TASK REQUIREMENTS: The answer is a single number: the count of lines below in which the word "blue" appears.

Scene image comparisons:
# # # #

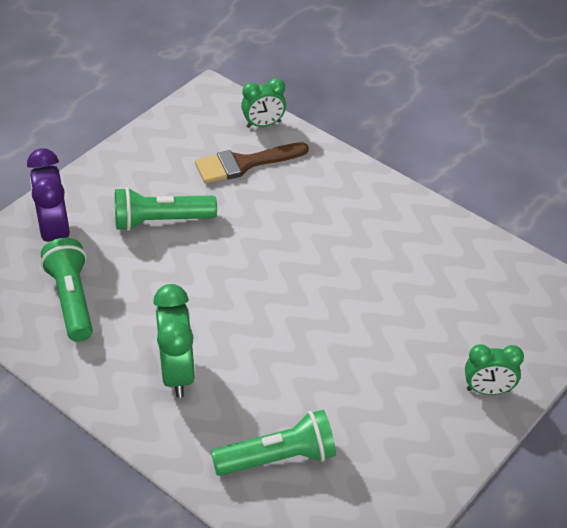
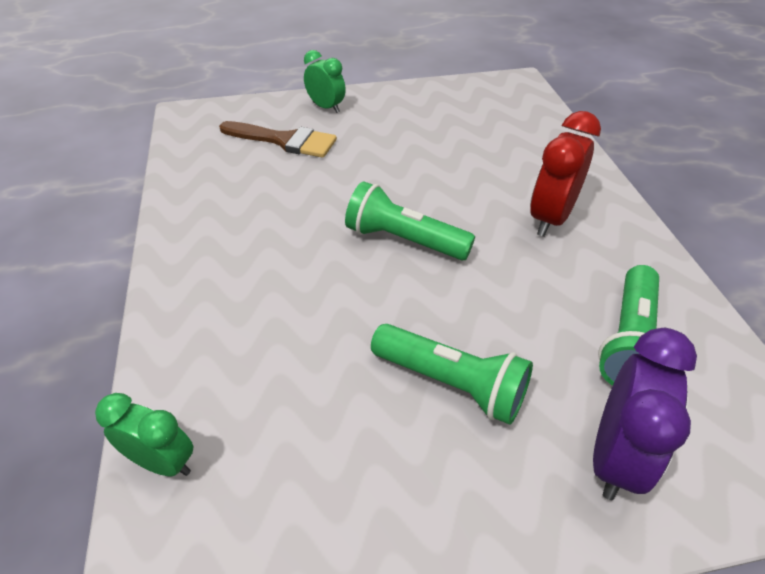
camera: 140 degrees left, 0 degrees up
(177, 373) = (550, 218): green clock -> red clock
(244, 164) = (267, 406): brown brush -> brown brush (285, 140)
(278, 458) = (510, 137): green flashlight -> green flashlight (403, 240)

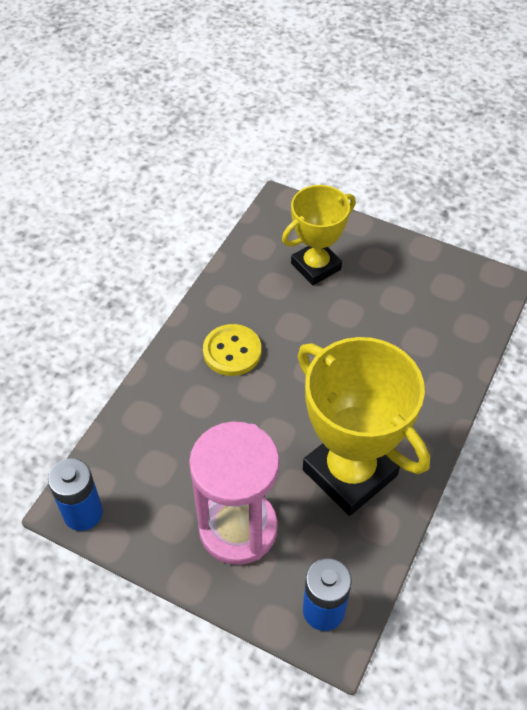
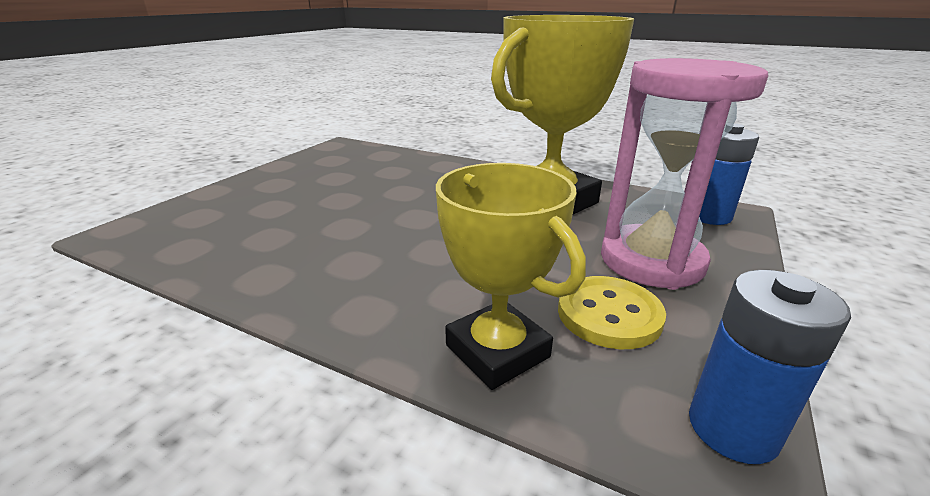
camera: 90 degrees left, 25 degrees down
(232, 351) = (373, 268): yellow button -> yellow button (609, 314)
(316, 266) = (257, 212): yellow trophy -> yellow trophy (497, 351)

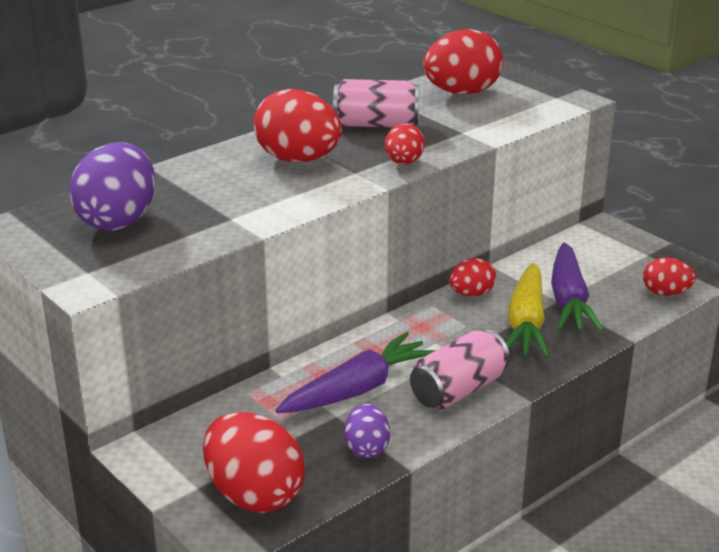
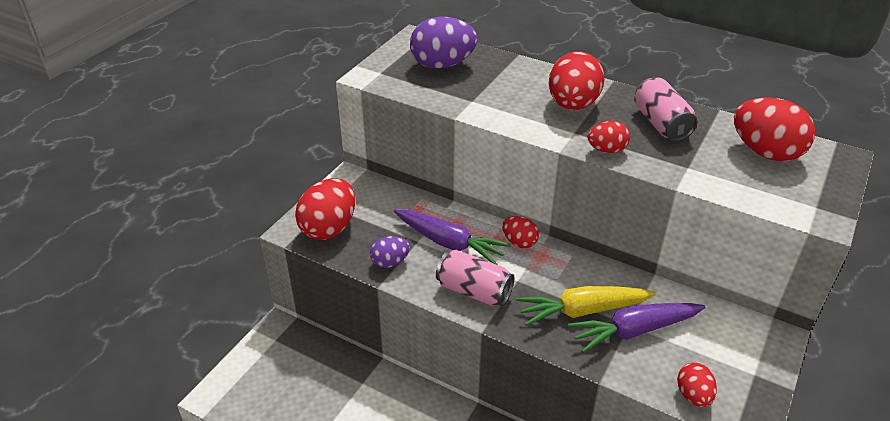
camera: 70 degrees right, 10 degrees up
(471, 294) = (602, 272): red egg -> red egg (519, 242)

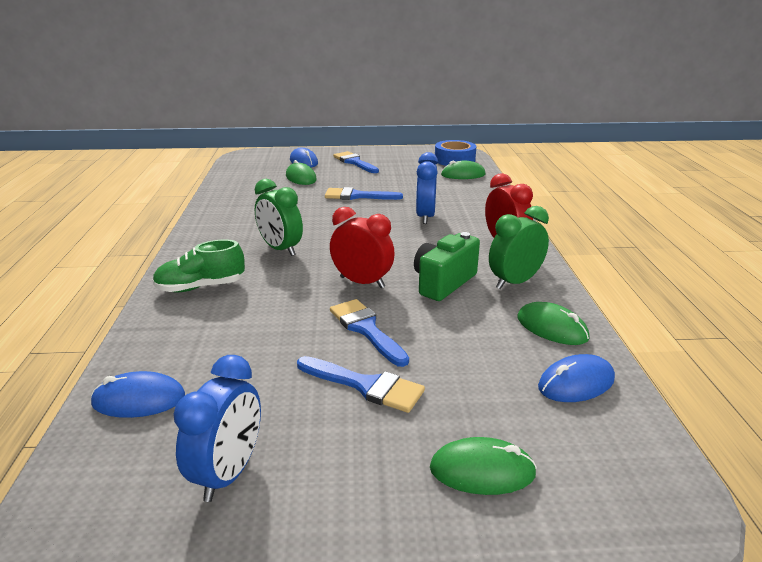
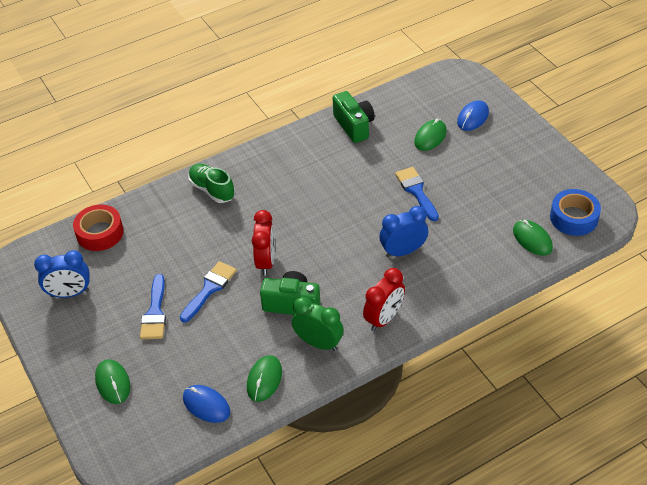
camera: 65 degrees right, 20 degrees up
(139, 400) = (100, 233): blue mouse -> red tape
(235, 199) = (354, 126): none -> green camera
(280, 249) = (286, 197): green clock -> none
(354, 162) = (501, 151): blue brush -> none

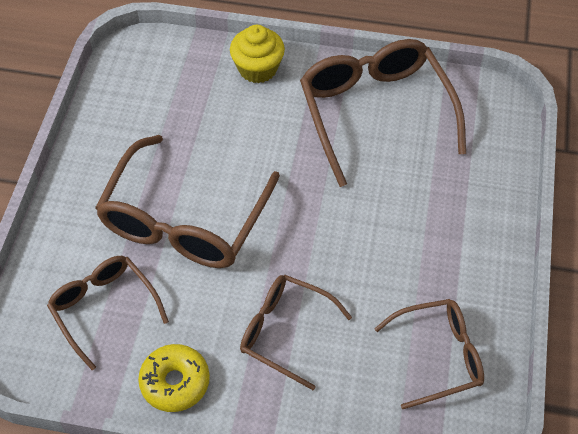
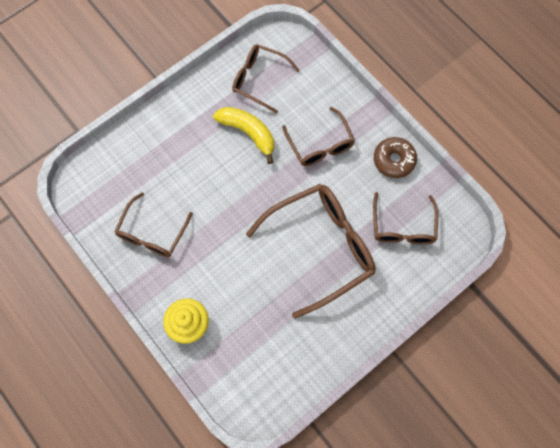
camera: 140 degrees left, 15 degrees up
(175, 382) = (394, 160): yellow donut -> brown donut
(375, 112) = (152, 233): brown glasses -> brown glasses, size x0.59
(383, 280) = (248, 133): none -> yellow banana

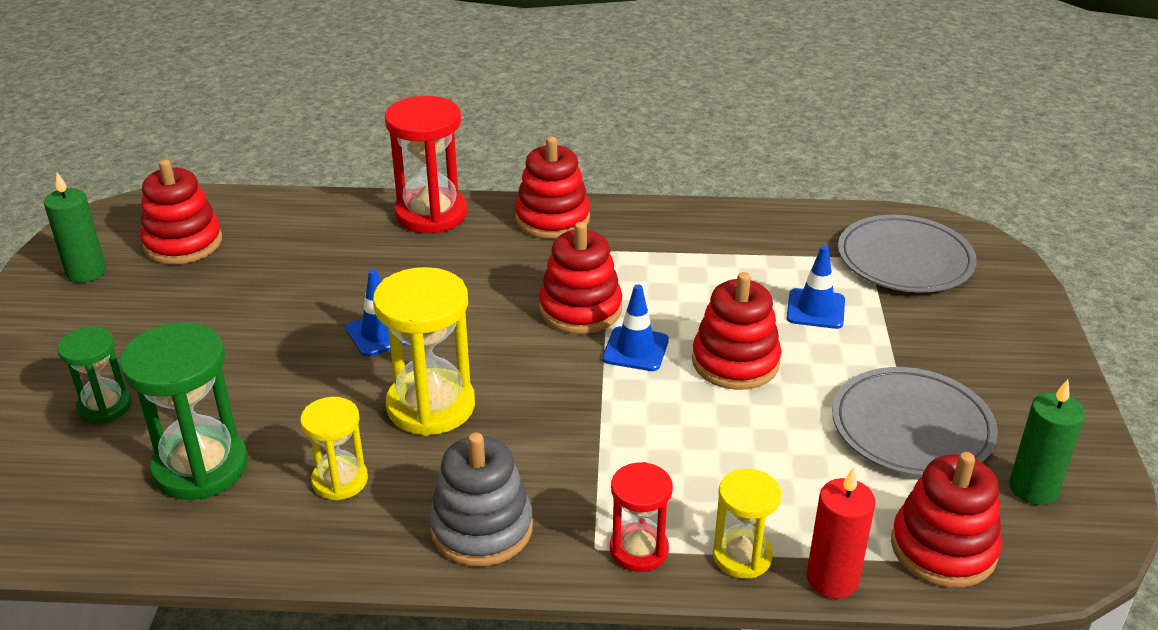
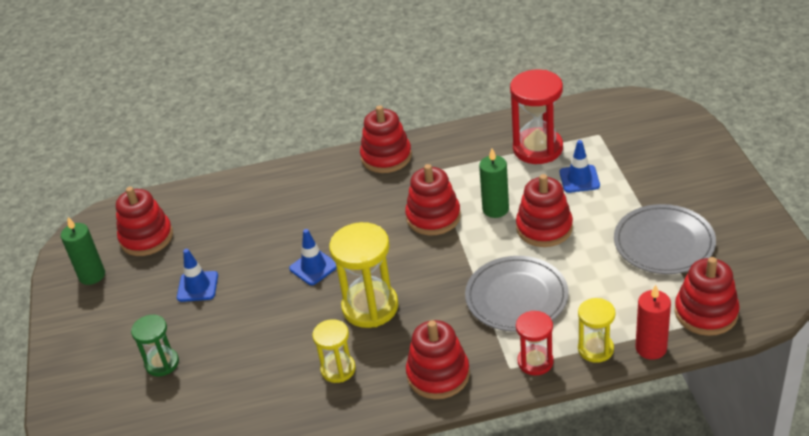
camera: 10 degrees left, 5 degrees up
(200, 467) = (247, 385): green hourglass -> none
(431, 214) = (304, 174): red hourglass -> red hourglass (537, 148)
(481, 528) = (438, 375): grey stacking toy -> red stacking toy
(635, 349) = (480, 235): blue traffic cone -> blue traffic cone (197, 287)
(905, 259) = (621, 130): grey plate -> grey plate (516, 297)
(1033, 488) = (744, 263): green candle -> green candle (495, 209)

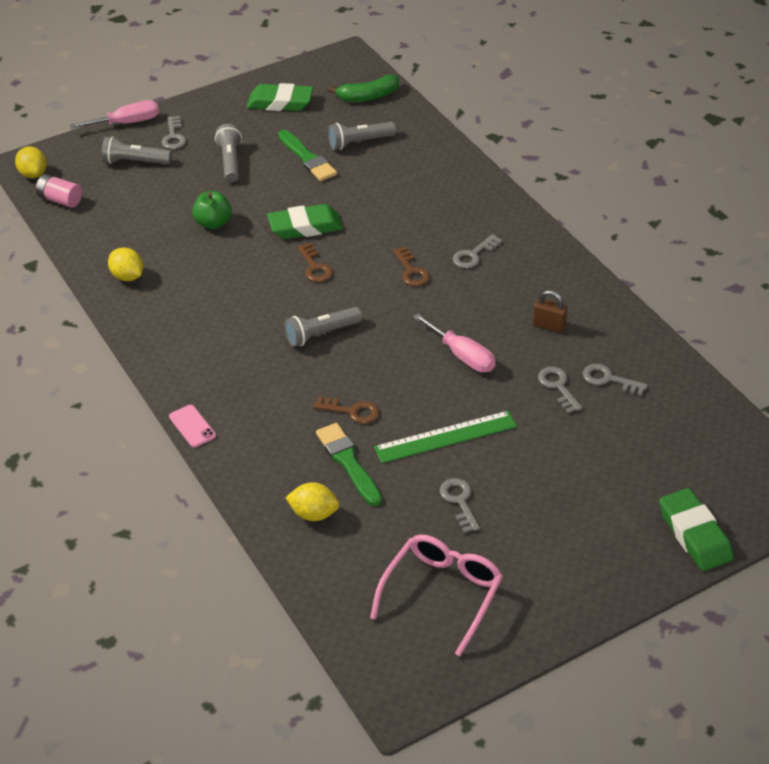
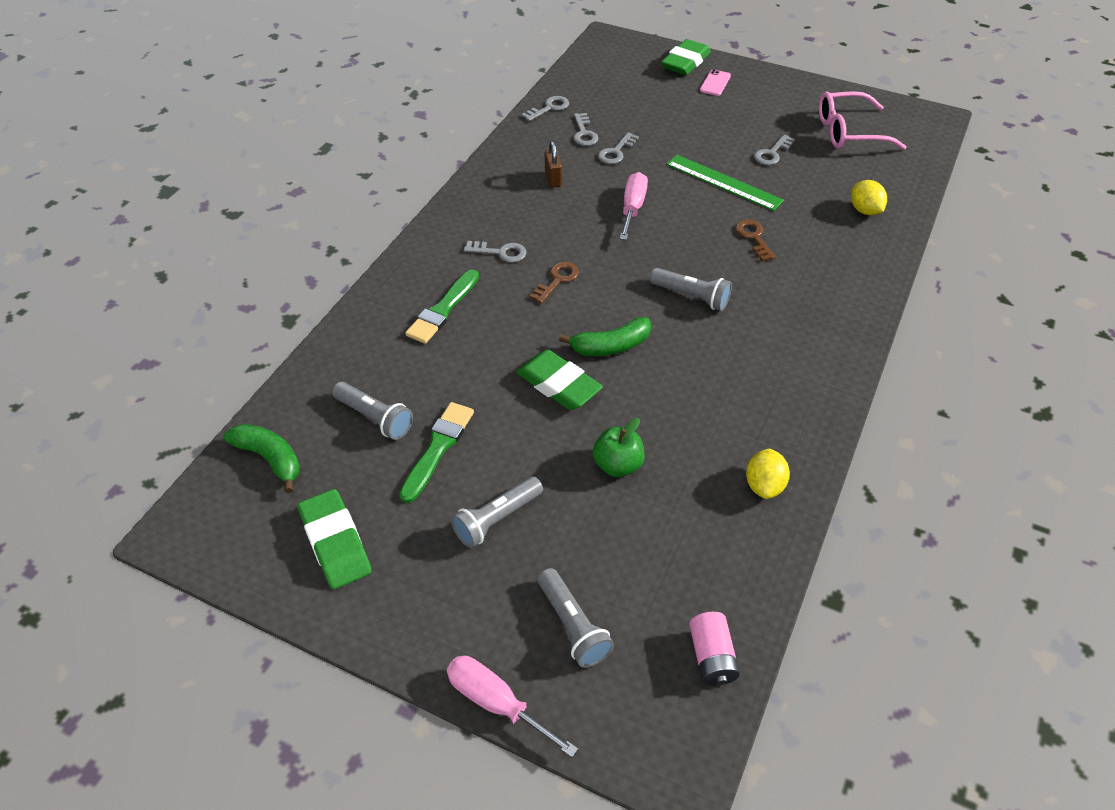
camera: 125 degrees left, 5 degrees up
(33, 174) = (693, 738): yellow lemon -> none
(173, 136) = (488, 618): grey key -> grey key (549, 108)
(192, 426) = (874, 317): pink phone -> pink phone (715, 83)
(315, 267) = (611, 346): brown key -> green banana
(348, 462) = (802, 216): green brush -> green brush (443, 310)

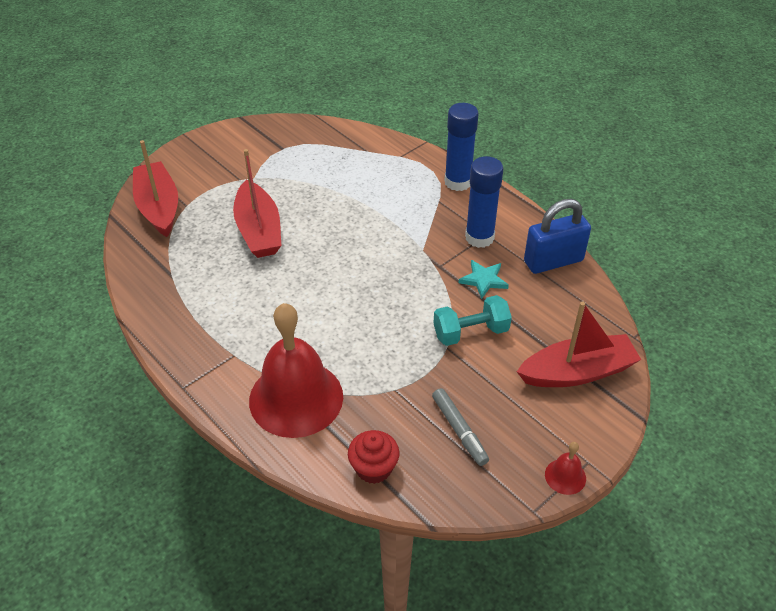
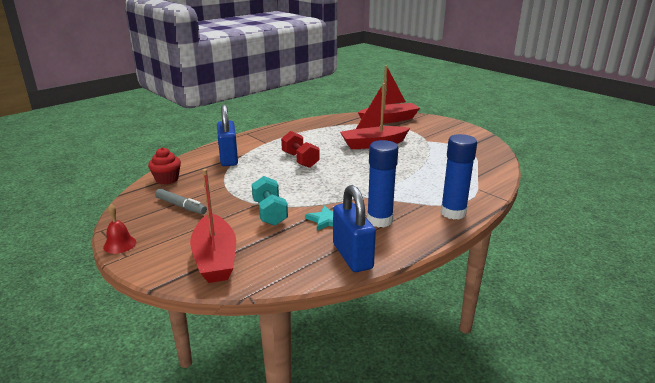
camera: 90 degrees right, 20 degrees down
(296, 398) = (228, 158): red bell -> blue padlock
(309, 309) = (300, 160): none -> red dumbbell
(459, 430) = (181, 206): grey marker -> grey marker turned 120 degrees counterclockwise

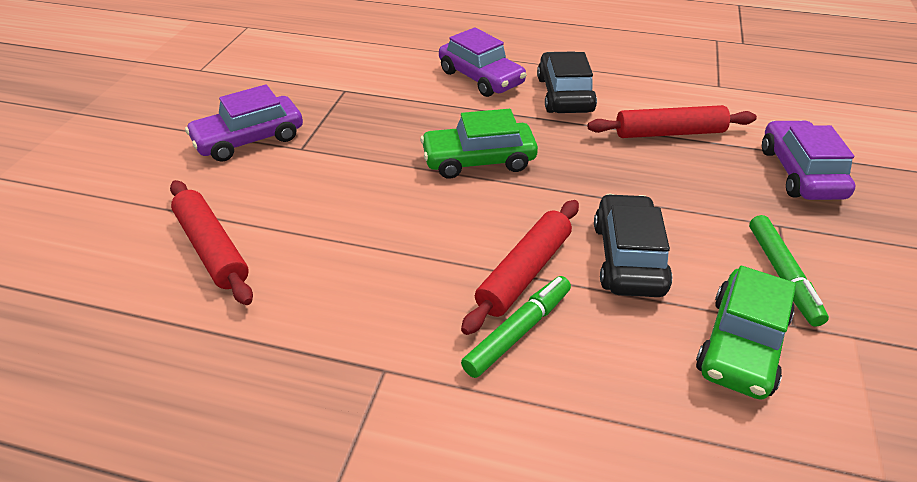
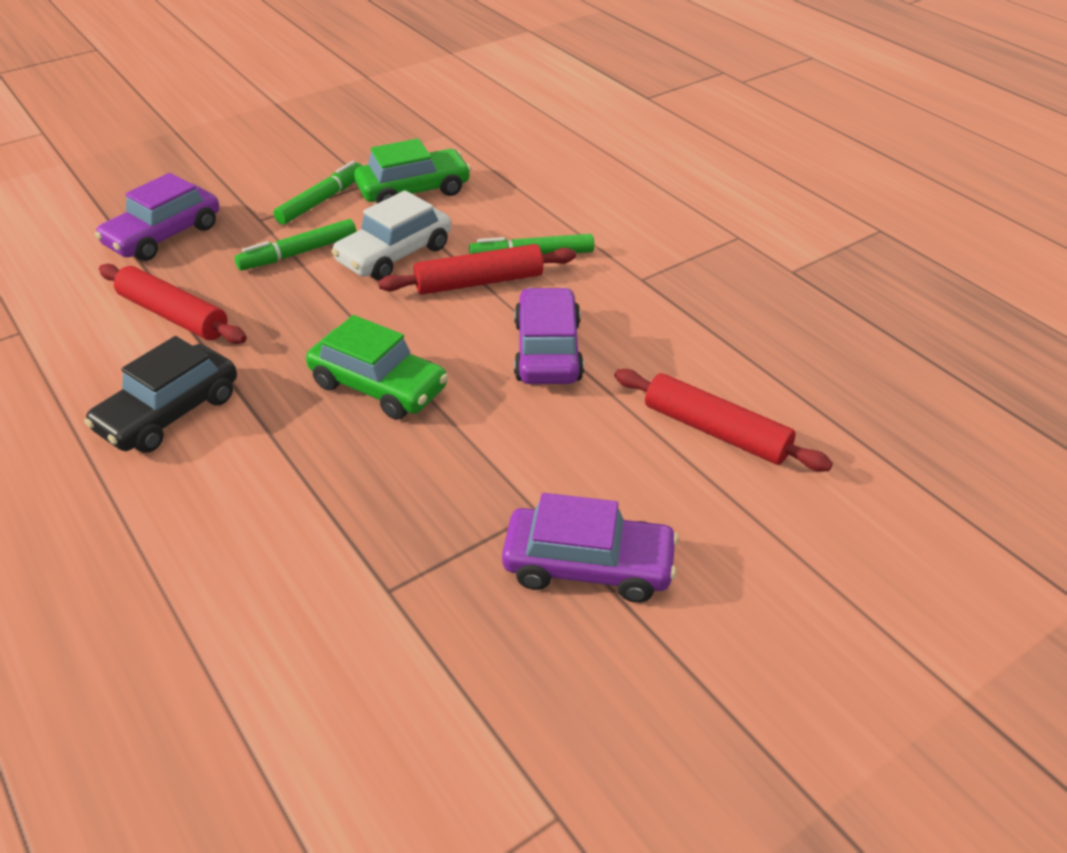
camera: 140 degrees left, 0 degrees up
(212, 249) = (716, 431): red rolling pin -> red rolling pin turned 60 degrees counterclockwise
(481, 78) = (204, 499): purple car -> purple car (547, 351)
(628, 257) = (394, 254): black car -> white car
(693, 214) = (298, 253): none -> green marker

# # # #

RESPONSE FOR THIS EXERCISE: 4